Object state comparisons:
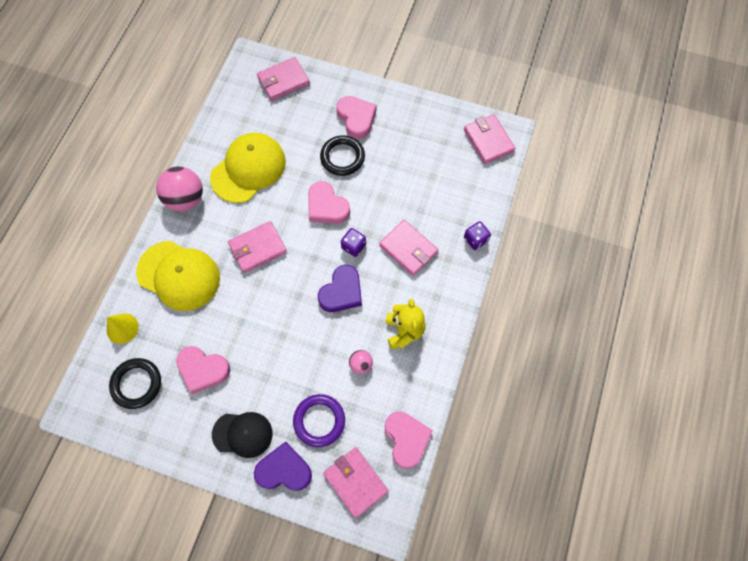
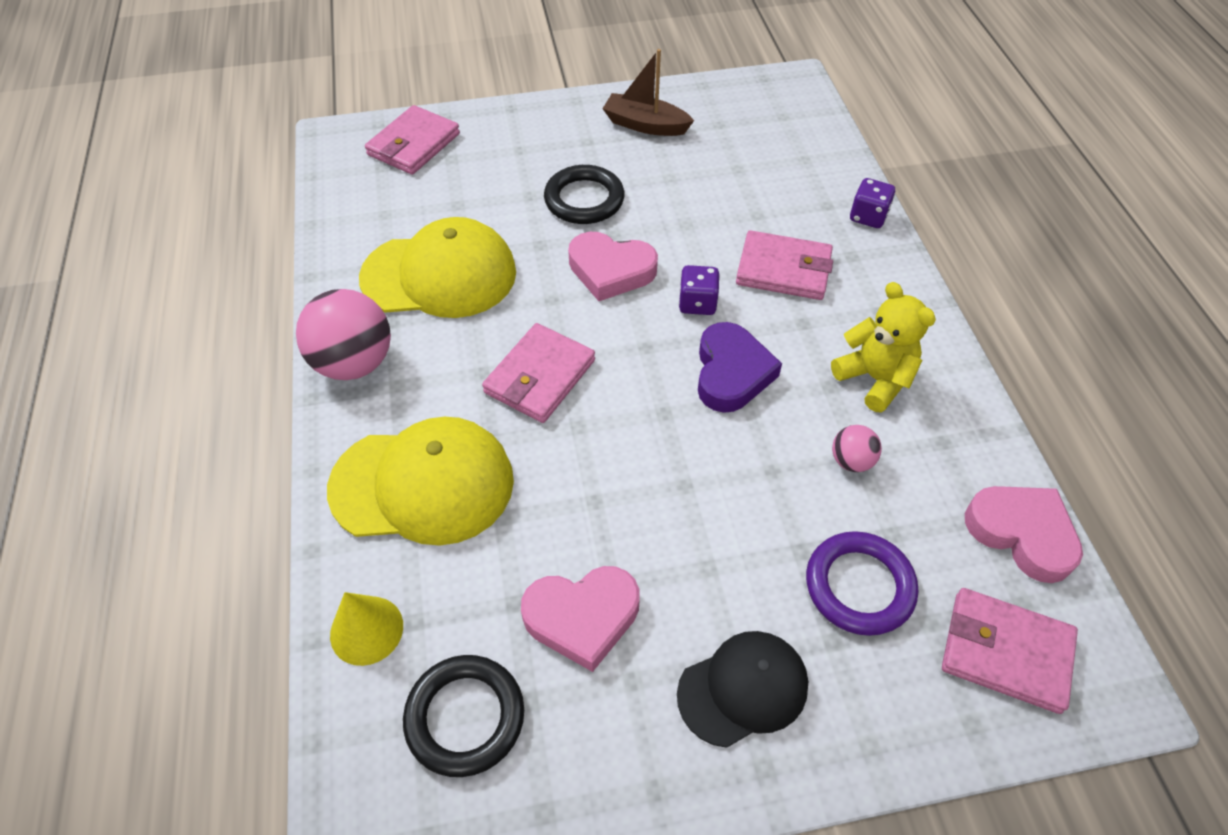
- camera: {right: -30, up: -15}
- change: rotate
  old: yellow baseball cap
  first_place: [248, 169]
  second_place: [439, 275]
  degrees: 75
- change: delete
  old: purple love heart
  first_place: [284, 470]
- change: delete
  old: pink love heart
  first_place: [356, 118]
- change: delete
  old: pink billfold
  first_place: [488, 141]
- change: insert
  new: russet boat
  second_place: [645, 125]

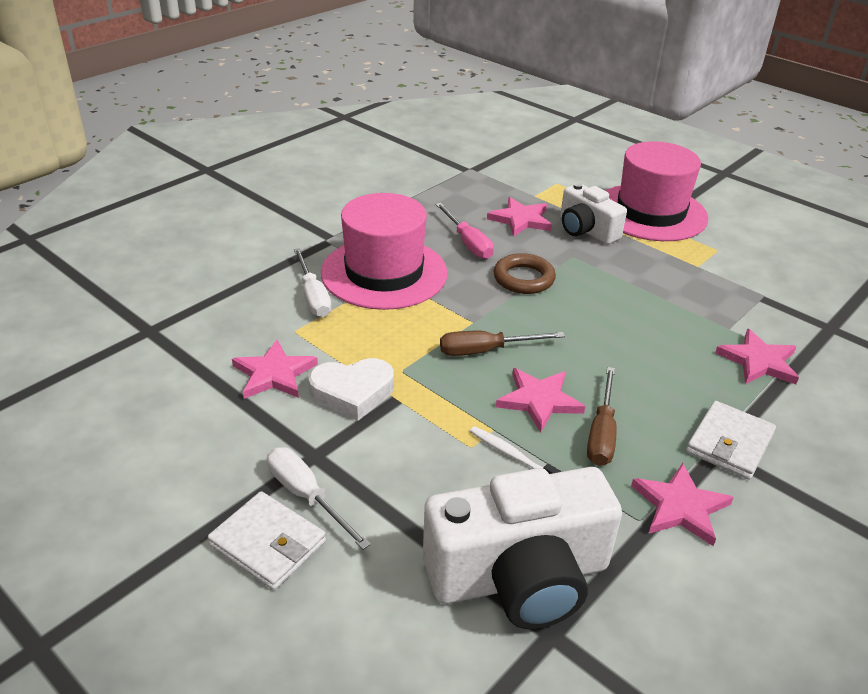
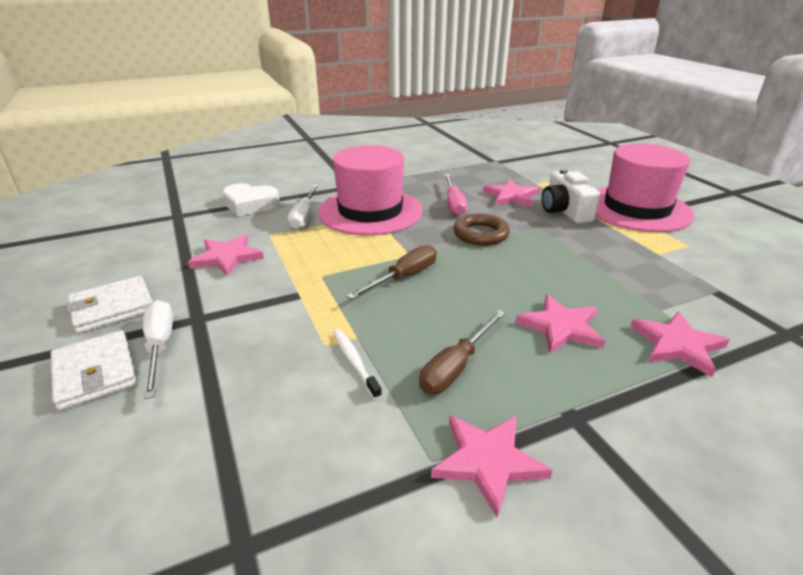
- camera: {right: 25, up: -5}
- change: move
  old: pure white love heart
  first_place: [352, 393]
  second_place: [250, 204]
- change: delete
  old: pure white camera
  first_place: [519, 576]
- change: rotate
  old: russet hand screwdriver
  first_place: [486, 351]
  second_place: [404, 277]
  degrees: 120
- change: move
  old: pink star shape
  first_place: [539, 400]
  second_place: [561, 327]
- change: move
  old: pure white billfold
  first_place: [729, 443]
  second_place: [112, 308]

### Task goal
Repeat the records exactly but leave out the images.

### Response to the exercise
- camera: {right: -30, up: -15}
- change: rotate
  old: yellow baseball cap
  first_place: [248, 169]
  second_place: [439, 275]
  degrees: 75
- change: delete
  old: purple love heart
  first_place: [284, 470]
- change: delete
  old: pink love heart
  first_place: [356, 118]
- change: delete
  old: pink billfold
  first_place: [488, 141]
- change: insert
  new: russet boat
  second_place: [645, 125]

- camera: {right: 25, up: -5}
- change: move
  old: pure white love heart
  first_place: [352, 393]
  second_place: [250, 204]
- change: delete
  old: pure white camera
  first_place: [519, 576]
- change: rotate
  old: russet hand screwdriver
  first_place: [486, 351]
  second_place: [404, 277]
  degrees: 120
- change: move
  old: pink star shape
  first_place: [539, 400]
  second_place: [561, 327]
- change: move
  old: pure white billfold
  first_place: [729, 443]
  second_place: [112, 308]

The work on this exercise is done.